=== What this task involves ===
Although the records contain pictures, only their text should be repeated, exactly as it stands.

Detected change data:
● ● ● ● ●

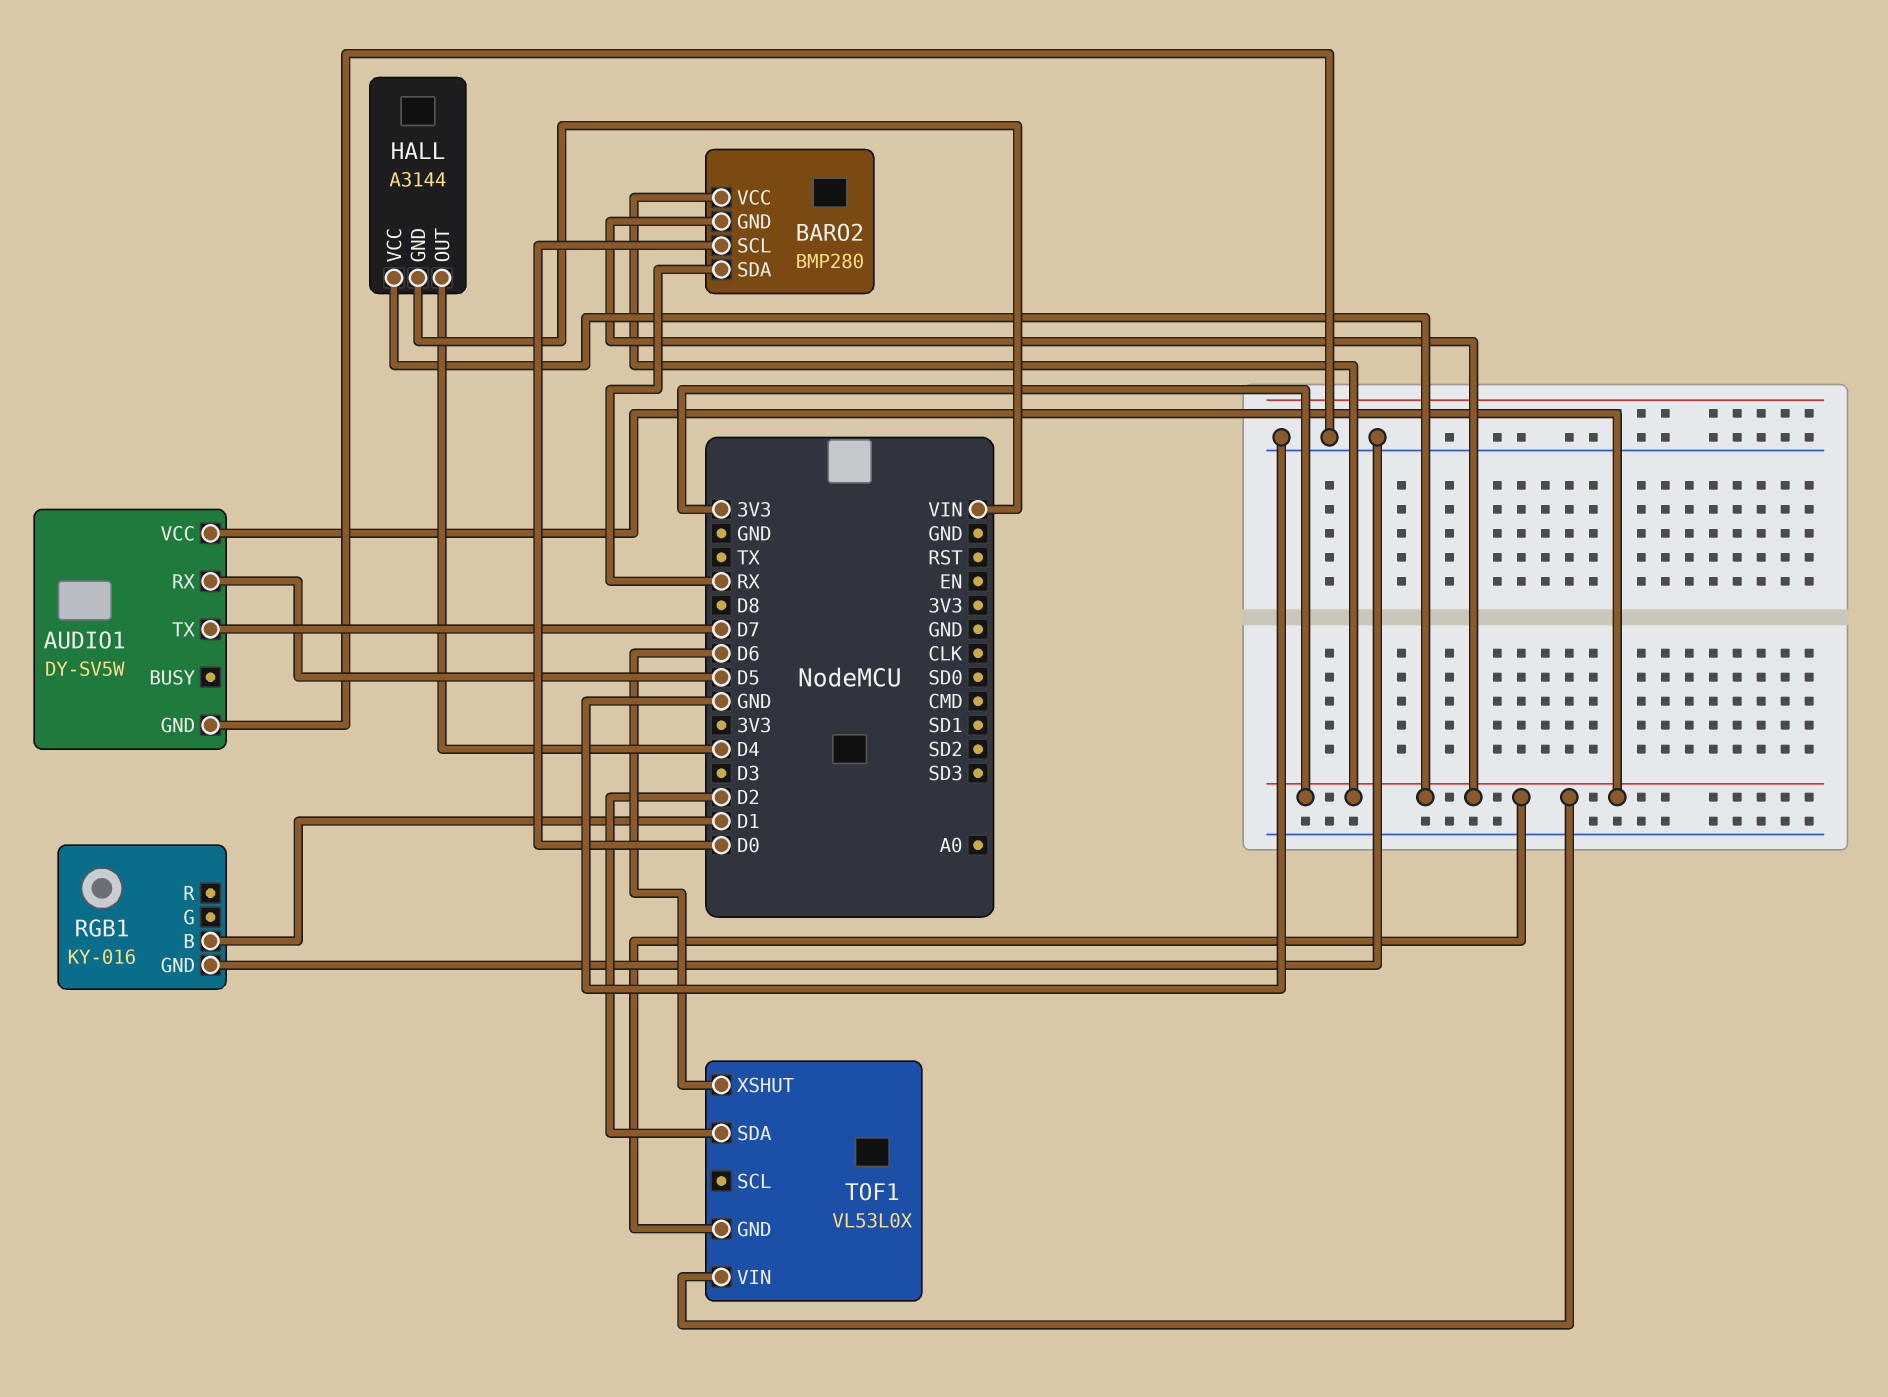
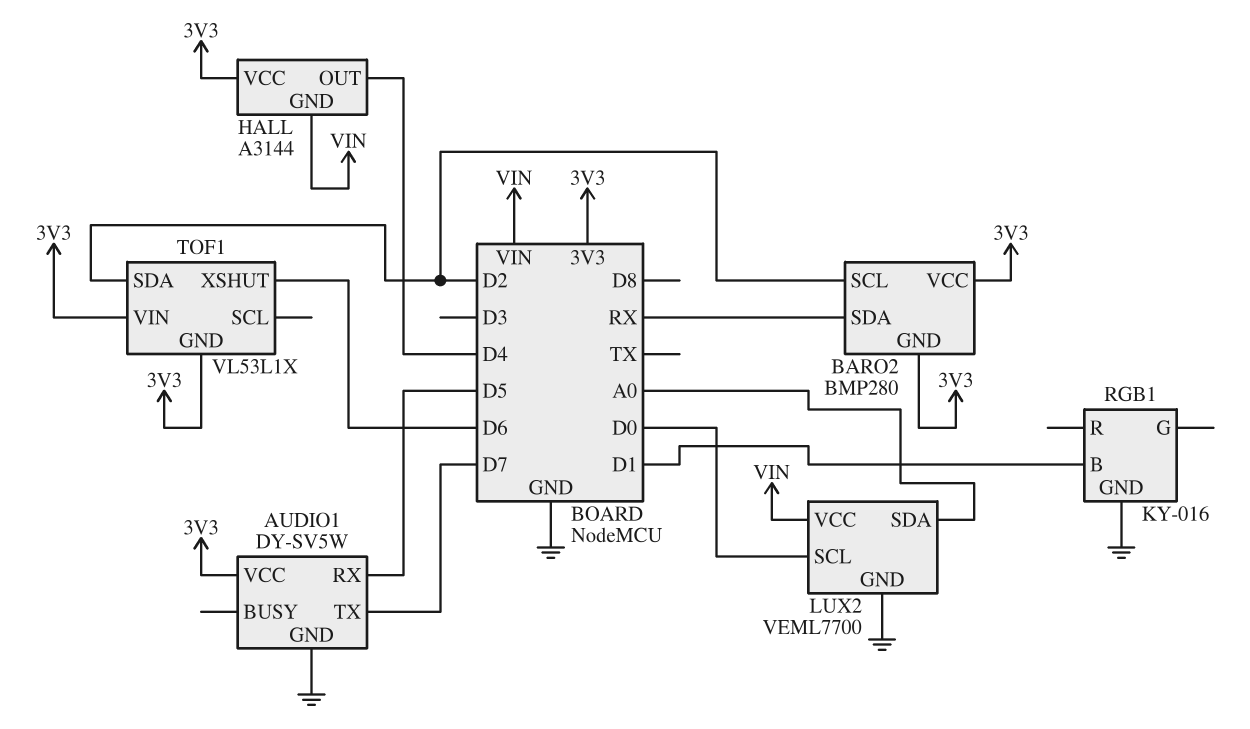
BARO2 pin SCL: D0 -> D2
LUX2: none -> VEML7700
LUX2 pin GND: none -> GND
LUX2 pin SCL: none -> D0
LUX2 pin SDA: none -> A0
LUX2 pin VCC: none -> VIN
TOF1: VL53L0X -> VL53L1X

● ● ● ● ●

=== Exercise output ===
BARO2 pin SCL: D0 -> D2
LUX2: none -> VEML7700
LUX2 pin GND: none -> GND
LUX2 pin SCL: none -> D0
LUX2 pin SDA: none -> A0
LUX2 pin VCC: none -> VIN
TOF1: VL53L0X -> VL53L1X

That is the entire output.